Work order
Below is a set of records. Please retype every one exactly.

Exercise data
* * *

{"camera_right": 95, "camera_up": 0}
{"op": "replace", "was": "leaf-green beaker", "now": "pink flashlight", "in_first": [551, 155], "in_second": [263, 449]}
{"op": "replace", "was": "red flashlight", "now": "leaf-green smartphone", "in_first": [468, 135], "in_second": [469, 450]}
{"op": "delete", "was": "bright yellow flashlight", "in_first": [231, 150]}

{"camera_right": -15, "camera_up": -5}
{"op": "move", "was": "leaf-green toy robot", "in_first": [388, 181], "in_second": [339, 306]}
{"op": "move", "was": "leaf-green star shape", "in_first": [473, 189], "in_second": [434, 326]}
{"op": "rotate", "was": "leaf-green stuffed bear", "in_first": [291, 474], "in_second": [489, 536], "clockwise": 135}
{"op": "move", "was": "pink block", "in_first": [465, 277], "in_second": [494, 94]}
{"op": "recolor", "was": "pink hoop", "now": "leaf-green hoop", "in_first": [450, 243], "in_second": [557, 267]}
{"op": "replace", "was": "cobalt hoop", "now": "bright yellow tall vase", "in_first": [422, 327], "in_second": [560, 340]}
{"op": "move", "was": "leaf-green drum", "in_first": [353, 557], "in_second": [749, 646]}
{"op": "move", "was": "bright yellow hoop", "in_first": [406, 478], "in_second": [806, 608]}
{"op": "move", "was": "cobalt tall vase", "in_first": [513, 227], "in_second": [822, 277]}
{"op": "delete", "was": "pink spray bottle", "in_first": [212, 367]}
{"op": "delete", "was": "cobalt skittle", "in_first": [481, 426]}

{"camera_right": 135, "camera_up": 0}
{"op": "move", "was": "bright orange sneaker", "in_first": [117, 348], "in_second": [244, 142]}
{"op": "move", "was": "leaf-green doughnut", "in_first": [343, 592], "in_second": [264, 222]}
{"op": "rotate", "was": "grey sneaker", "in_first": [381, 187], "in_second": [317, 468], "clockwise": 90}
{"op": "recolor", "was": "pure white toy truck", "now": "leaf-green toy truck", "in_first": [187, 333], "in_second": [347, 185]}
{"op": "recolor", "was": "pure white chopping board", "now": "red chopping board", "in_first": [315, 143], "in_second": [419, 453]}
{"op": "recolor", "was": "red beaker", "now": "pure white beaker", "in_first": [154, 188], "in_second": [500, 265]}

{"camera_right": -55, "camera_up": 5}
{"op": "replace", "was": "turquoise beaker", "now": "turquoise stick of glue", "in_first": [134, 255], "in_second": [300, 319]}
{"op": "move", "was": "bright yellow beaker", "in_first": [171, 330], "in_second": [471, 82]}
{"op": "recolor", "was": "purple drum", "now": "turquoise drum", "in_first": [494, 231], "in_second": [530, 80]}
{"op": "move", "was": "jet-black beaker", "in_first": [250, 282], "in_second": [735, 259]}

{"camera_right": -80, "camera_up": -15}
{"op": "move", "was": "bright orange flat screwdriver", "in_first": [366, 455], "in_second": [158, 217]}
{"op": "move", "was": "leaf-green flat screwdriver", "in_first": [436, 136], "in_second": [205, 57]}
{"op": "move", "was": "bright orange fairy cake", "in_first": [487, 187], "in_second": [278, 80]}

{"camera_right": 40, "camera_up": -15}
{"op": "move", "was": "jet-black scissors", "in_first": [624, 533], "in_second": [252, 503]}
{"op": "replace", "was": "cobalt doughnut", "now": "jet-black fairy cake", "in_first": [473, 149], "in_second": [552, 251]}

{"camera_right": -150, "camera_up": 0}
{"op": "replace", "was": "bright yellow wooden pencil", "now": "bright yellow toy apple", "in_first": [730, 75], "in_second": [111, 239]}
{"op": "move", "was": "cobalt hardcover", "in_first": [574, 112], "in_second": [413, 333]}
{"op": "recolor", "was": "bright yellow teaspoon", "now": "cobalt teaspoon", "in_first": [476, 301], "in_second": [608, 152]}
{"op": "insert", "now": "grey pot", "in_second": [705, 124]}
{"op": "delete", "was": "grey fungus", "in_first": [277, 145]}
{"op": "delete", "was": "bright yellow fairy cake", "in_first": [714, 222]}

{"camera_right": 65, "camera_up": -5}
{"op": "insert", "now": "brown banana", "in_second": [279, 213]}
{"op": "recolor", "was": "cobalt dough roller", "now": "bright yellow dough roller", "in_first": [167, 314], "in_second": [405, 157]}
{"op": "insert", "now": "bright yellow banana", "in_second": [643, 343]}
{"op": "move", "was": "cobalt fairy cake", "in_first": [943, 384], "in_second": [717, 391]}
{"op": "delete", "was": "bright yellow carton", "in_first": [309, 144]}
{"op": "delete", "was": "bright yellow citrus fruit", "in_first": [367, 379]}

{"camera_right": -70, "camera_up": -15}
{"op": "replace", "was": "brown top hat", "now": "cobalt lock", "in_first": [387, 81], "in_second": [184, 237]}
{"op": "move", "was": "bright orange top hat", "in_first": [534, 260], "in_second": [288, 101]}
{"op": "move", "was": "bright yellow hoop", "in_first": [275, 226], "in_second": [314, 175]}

* * *

Result of the exercise
{"camera_right": 95, "camera_up": 0}
{"op": "replace", "was": "leaf-green beaker", "now": "pink flashlight", "in_first": [551, 155], "in_second": [263, 449]}
{"op": "replace", "was": "red flashlight", "now": "leaf-green smartphone", "in_first": [468, 135], "in_second": [469, 450]}
{"op": "delete", "was": "bright yellow flashlight", "in_first": [231, 150]}

{"camera_right": -15, "camera_up": -5}
{"op": "move", "was": "leaf-green toy robot", "in_first": [388, 181], "in_second": [339, 306]}
{"op": "move", "was": "leaf-green star shape", "in_first": [473, 189], "in_second": [434, 326]}
{"op": "rotate", "was": "leaf-green stuffed bear", "in_first": [291, 474], "in_second": [489, 536], "clockwise": 135}
{"op": "move", "was": "pink block", "in_first": [465, 277], "in_second": [494, 94]}
{"op": "recolor", "was": "pink hoop", "now": "leaf-green hoop", "in_first": [450, 243], "in_second": [557, 267]}
{"op": "replace", "was": "cobalt hoop", "now": "bright yellow tall vase", "in_first": [422, 327], "in_second": [560, 340]}
{"op": "move", "was": "leaf-green drum", "in_first": [353, 557], "in_second": [749, 646]}
{"op": "move", "was": "bright yellow hoop", "in_first": [406, 478], "in_second": [806, 608]}
{"op": "move", "was": "cobalt tall vase", "in_first": [513, 227], "in_second": [822, 277]}
{"op": "delete", "was": "pink spray bottle", "in_first": [212, 367]}
{"op": "delete", "was": "cobalt skittle", "in_first": [481, 426]}

{"camera_right": 135, "camera_up": 0}
{"op": "move", "was": "bright orange sneaker", "in_first": [117, 348], "in_second": [244, 142]}
{"op": "move", "was": "leaf-green doughnut", "in_first": [343, 592], "in_second": [264, 222]}
{"op": "rotate", "was": "grey sneaker", "in_first": [381, 187], "in_second": [317, 468], "clockwise": 90}
{"op": "recolor", "was": "pure white toy truck", "now": "leaf-green toy truck", "in_first": [187, 333], "in_second": [347, 185]}
{"op": "recolor", "was": "pure white chopping board", "now": "red chopping board", "in_first": [315, 143], "in_second": [419, 453]}
{"op": "recolor", "was": "red beaker", "now": "pure white beaker", "in_first": [154, 188], "in_second": [500, 265]}

{"camera_right": -55, "camera_up": 5}
{"op": "replace", "was": "turquoise beaker", "now": "turquoise stick of glue", "in_first": [134, 255], "in_second": [300, 319]}
{"op": "move", "was": "bright yellow beaker", "in_first": [171, 330], "in_second": [471, 82]}
{"op": "recolor", "was": "purple drum", "now": "turquoise drum", "in_first": [494, 231], "in_second": [530, 80]}
{"op": "move", "was": "jet-black beaker", "in_first": [250, 282], "in_second": [735, 259]}

{"camera_right": -80, "camera_up": -15}
{"op": "move", "was": "bright orange flat screwdriver", "in_first": [366, 455], "in_second": [158, 217]}
{"op": "move", "was": "leaf-green flat screwdriver", "in_first": [436, 136], "in_second": [205, 57]}
{"op": "move", "was": "bright orange fairy cake", "in_first": [487, 187], "in_second": [278, 80]}

{"camera_right": 40, "camera_up": -15}
{"op": "move", "was": "jet-black scissors", "in_first": [624, 533], "in_second": [252, 503]}
{"op": "replace", "was": "cobalt doughnut", "now": "jet-black fairy cake", "in_first": [473, 149], "in_second": [552, 251]}

{"camera_right": -150, "camera_up": 0}
{"op": "replace", "was": "bright yellow wooden pencil", "now": "bright yellow toy apple", "in_first": [730, 75], "in_second": [111, 239]}
{"op": "move", "was": "cobalt hardcover", "in_first": [574, 112], "in_second": [413, 333]}
{"op": "recolor", "was": "bright yellow teaspoon", "now": "cobalt teaspoon", "in_first": [476, 301], "in_second": [608, 152]}
{"op": "insert", "now": "grey pot", "in_second": [705, 124]}
{"op": "delete", "was": "grey fungus", "in_first": [277, 145]}
{"op": "delete", "was": "bright yellow fairy cake", "in_first": [714, 222]}

{"camera_right": 65, "camera_up": -5}
{"op": "insert", "now": "brown banana", "in_second": [279, 213]}
{"op": "recolor", "was": "cobalt dough roller", "now": "bright yellow dough roller", "in_first": [167, 314], "in_second": [405, 157]}
{"op": "insert", "now": "bright yellow banana", "in_second": [643, 343]}
{"op": "move", "was": "cobalt fairy cake", "in_first": [943, 384], "in_second": [717, 391]}
{"op": "delete", "was": "bright yellow carton", "in_first": [309, 144]}
{"op": "delete", "was": "bright yellow citrus fruit", "in_first": [367, 379]}

{"camera_right": -70, "camera_up": -15}
{"op": "replace", "was": "brown top hat", "now": "cobalt lock", "in_first": [387, 81], "in_second": [184, 237]}
{"op": "move", "was": "bright orange top hat", "in_first": [534, 260], "in_second": [288, 101]}
{"op": "move", "was": "bright yellow hoop", "in_first": [275, 226], "in_second": [314, 175]}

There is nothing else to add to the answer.